▶ _RECORDS TO PROCESS_:
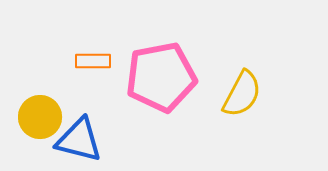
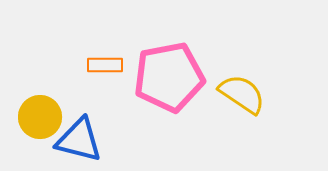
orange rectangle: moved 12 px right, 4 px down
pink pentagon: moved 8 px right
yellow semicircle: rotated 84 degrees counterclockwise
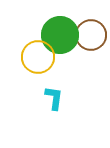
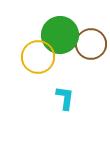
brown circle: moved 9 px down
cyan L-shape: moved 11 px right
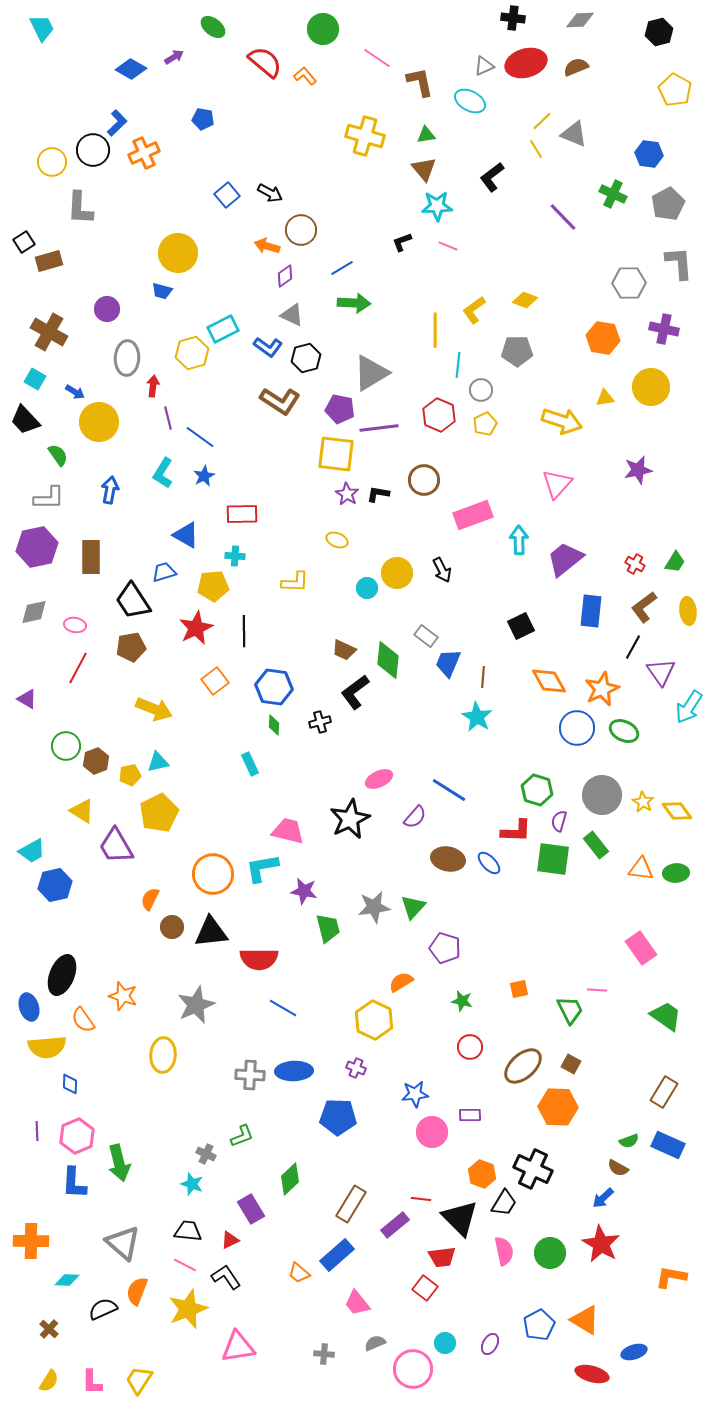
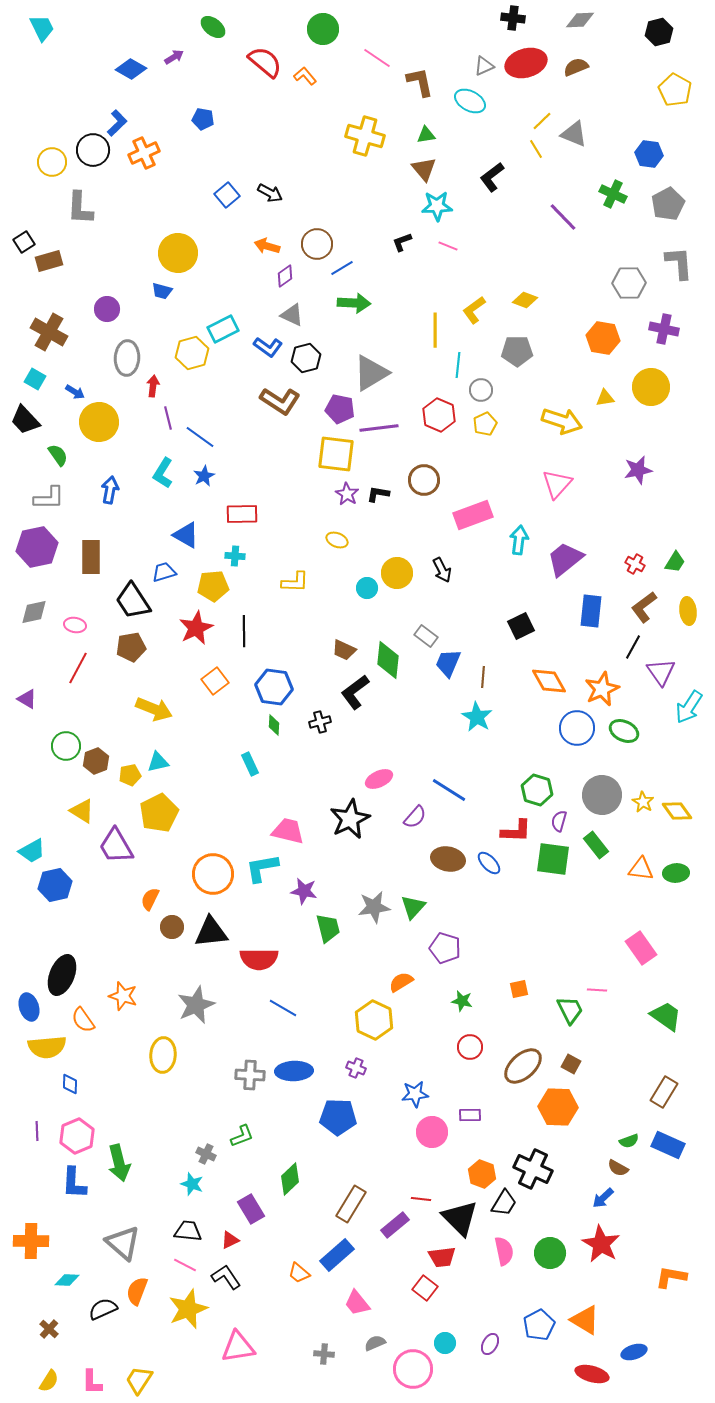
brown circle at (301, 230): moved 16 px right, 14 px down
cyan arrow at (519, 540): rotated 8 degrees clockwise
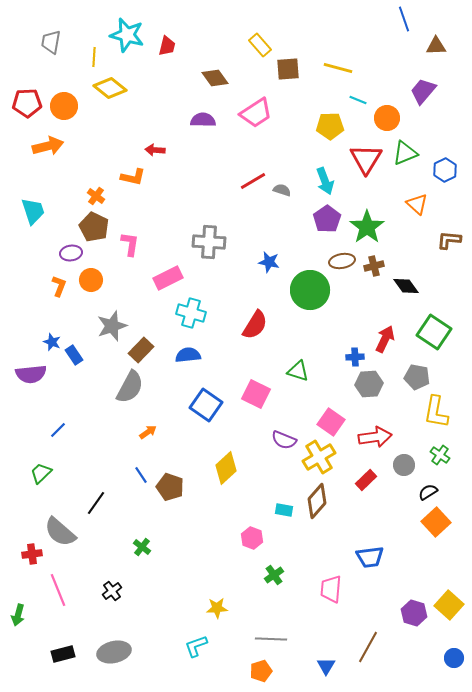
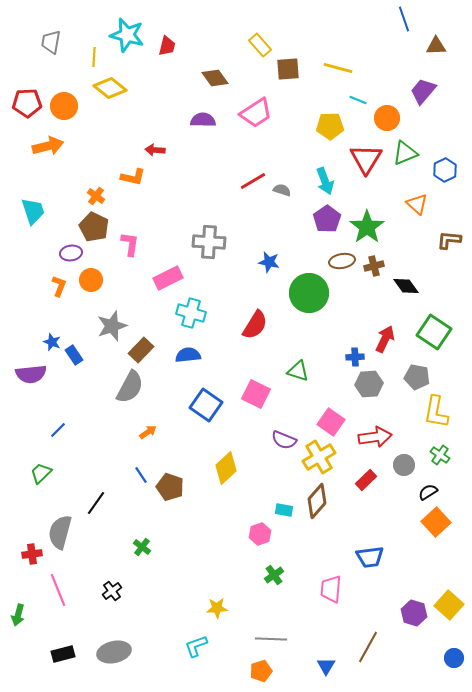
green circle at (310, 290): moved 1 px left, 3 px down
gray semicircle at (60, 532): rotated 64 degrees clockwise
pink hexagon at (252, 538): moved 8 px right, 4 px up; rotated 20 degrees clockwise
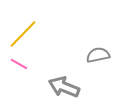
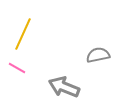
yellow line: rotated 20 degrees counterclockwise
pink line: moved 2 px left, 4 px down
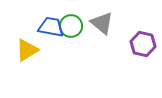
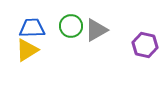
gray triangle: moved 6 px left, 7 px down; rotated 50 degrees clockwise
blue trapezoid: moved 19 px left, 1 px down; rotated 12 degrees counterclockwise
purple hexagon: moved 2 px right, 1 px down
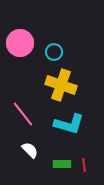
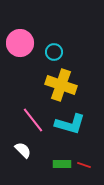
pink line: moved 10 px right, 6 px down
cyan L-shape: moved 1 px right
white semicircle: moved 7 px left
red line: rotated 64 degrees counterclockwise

▶ _WHAT TO PRODUCE_:
Look through the listing above for the line with "yellow line: rotated" and the line with "cyan L-shape: moved 1 px right". Write out exactly those lines and everything between, leaving out pictures.

▶ _WRITTEN REPLY_:
yellow line: rotated 20 degrees counterclockwise
pink line: moved 2 px left, 4 px down
gray triangle: moved 6 px left, 7 px down; rotated 50 degrees clockwise
blue trapezoid: moved 19 px left, 1 px down; rotated 12 degrees counterclockwise
purple hexagon: moved 2 px right, 1 px down
pink line: moved 10 px right, 6 px down
cyan L-shape: moved 1 px right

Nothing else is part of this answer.